WHAT TO WORK ON:
Isolate every line in the records below with "pink" in it.

RECORDS FOR THE EXERCISE:
--------

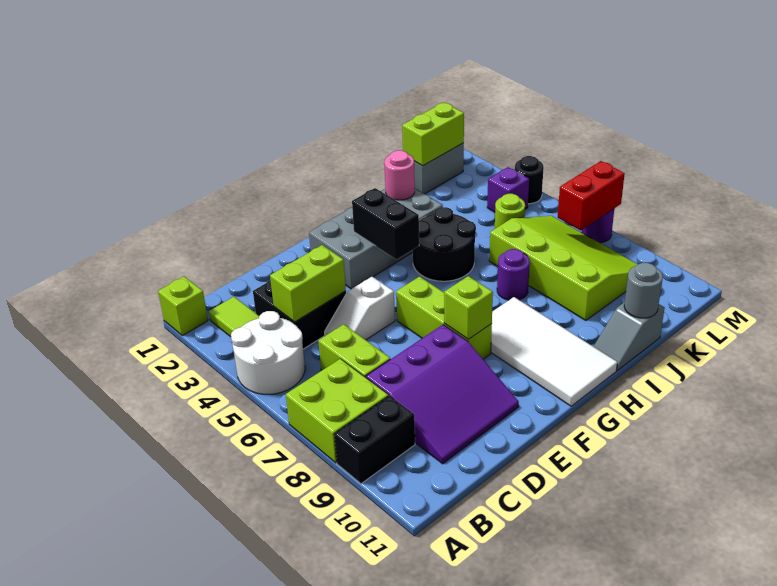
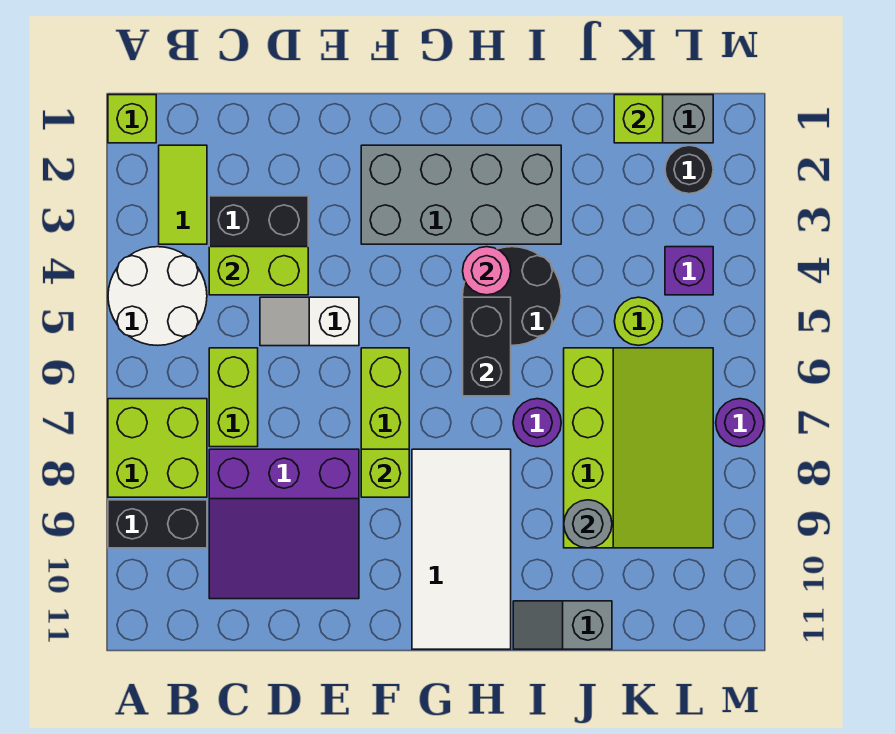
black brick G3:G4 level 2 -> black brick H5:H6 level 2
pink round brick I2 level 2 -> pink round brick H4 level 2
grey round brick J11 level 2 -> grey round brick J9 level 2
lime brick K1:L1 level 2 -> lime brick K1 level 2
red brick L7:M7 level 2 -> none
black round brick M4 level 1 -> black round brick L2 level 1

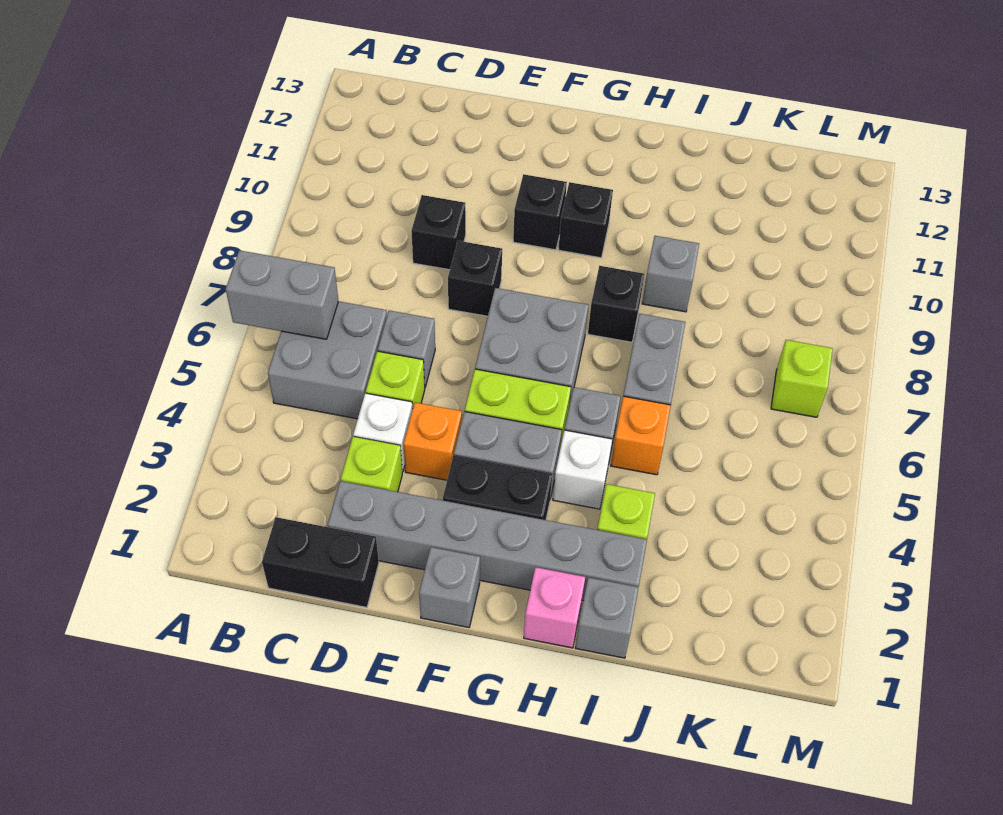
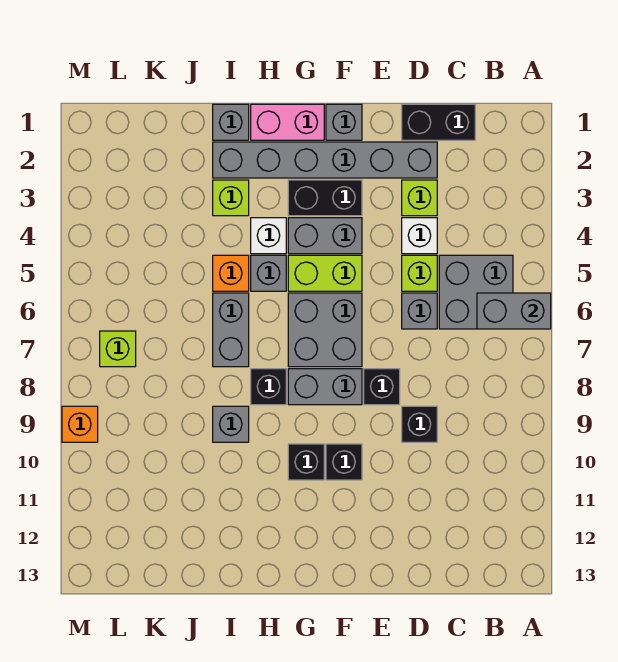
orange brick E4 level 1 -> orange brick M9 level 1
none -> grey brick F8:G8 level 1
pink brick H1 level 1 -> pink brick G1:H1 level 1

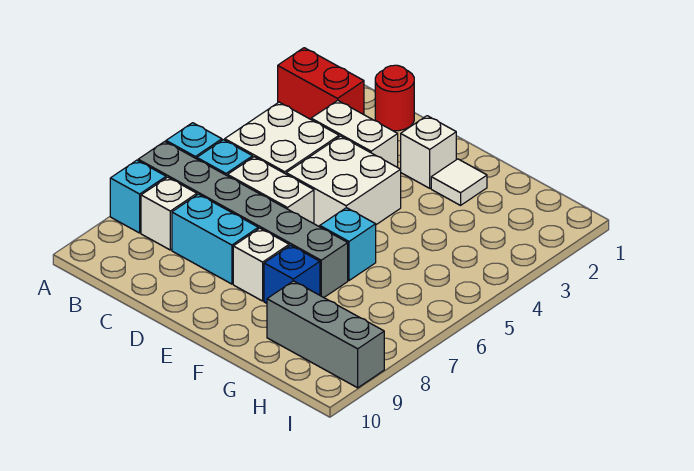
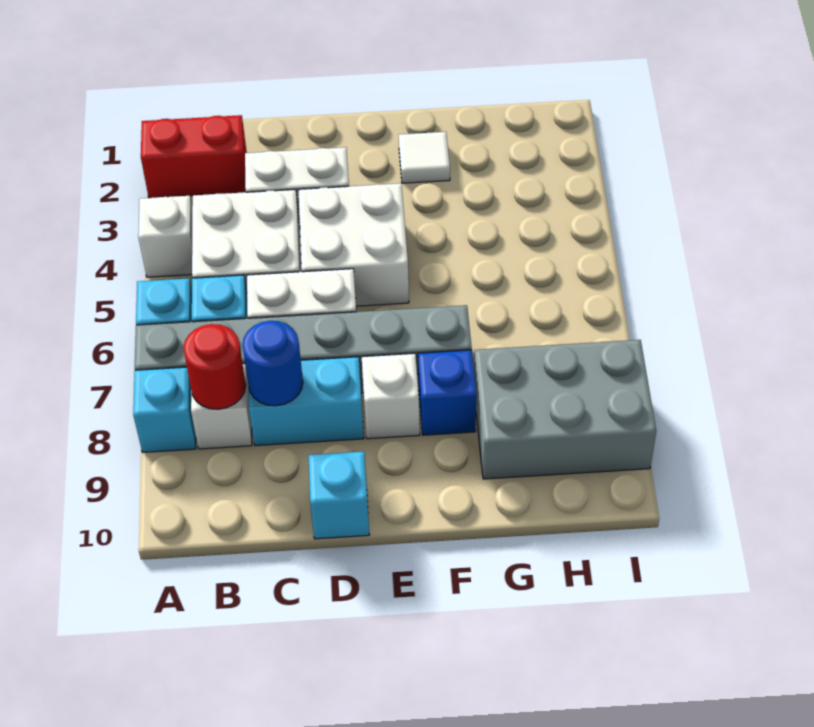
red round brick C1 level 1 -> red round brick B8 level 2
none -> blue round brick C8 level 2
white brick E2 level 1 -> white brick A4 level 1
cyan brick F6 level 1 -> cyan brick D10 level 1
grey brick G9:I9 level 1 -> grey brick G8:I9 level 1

--------

ANSWER SPACE:
pink round brick I2 level 2 -> pink round brick H4 level 2
pink brick H1 level 1 -> pink brick G1:H1 level 1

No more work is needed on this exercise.